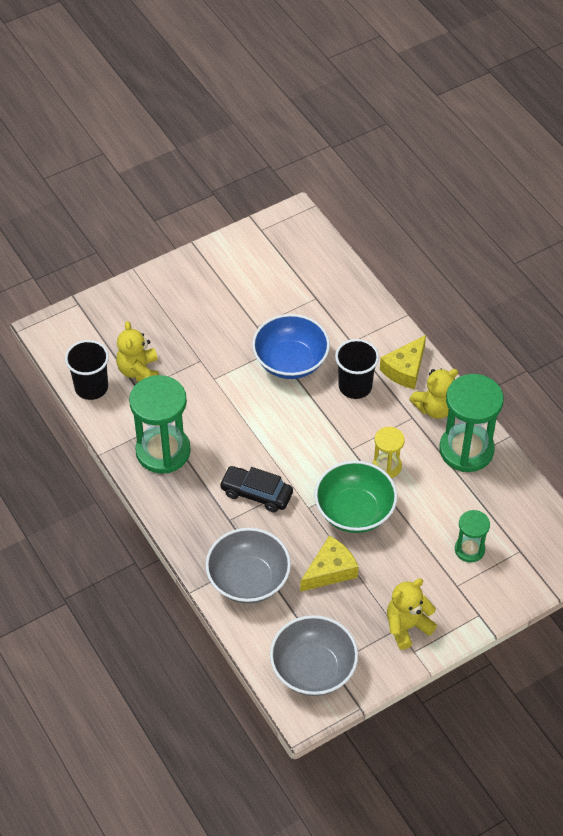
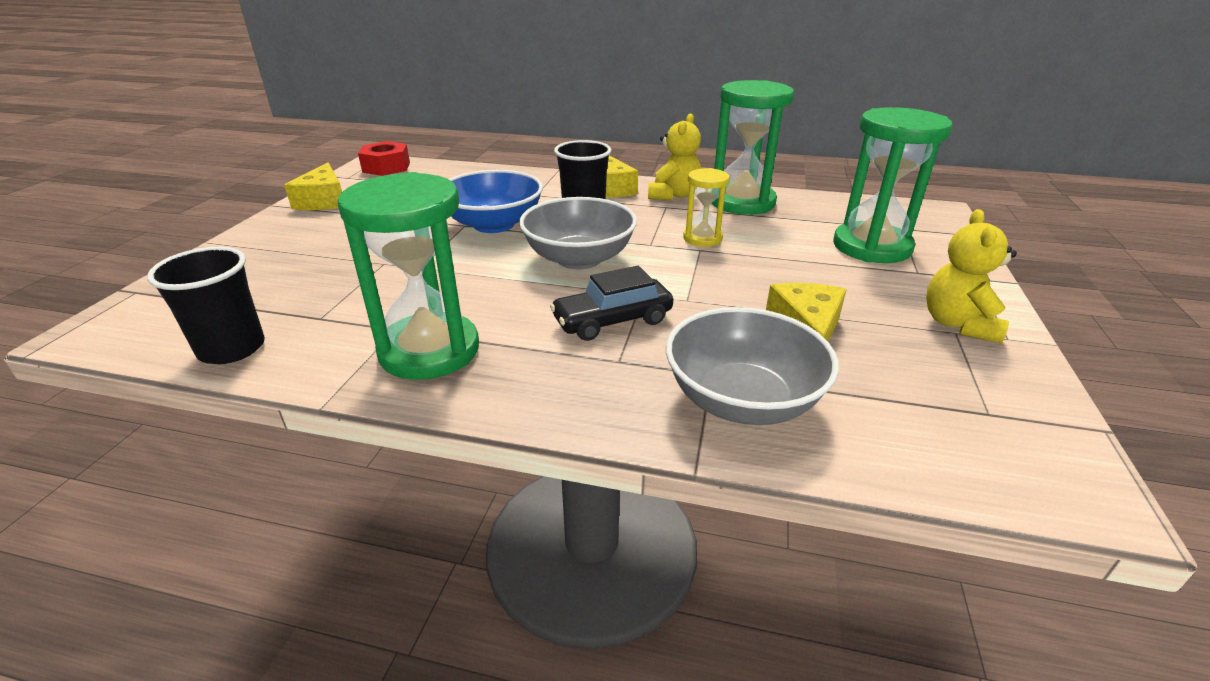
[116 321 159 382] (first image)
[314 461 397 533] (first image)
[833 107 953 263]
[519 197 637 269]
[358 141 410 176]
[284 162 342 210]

- - -

Required work
Set down the material exactly, every line of it, except for the pictures.

Answer to this task
[116 321 159 382] (first image)
[314 461 397 533] (first image)
[833 107 953 263]
[519 197 637 269]
[358 141 410 176]
[284 162 342 210]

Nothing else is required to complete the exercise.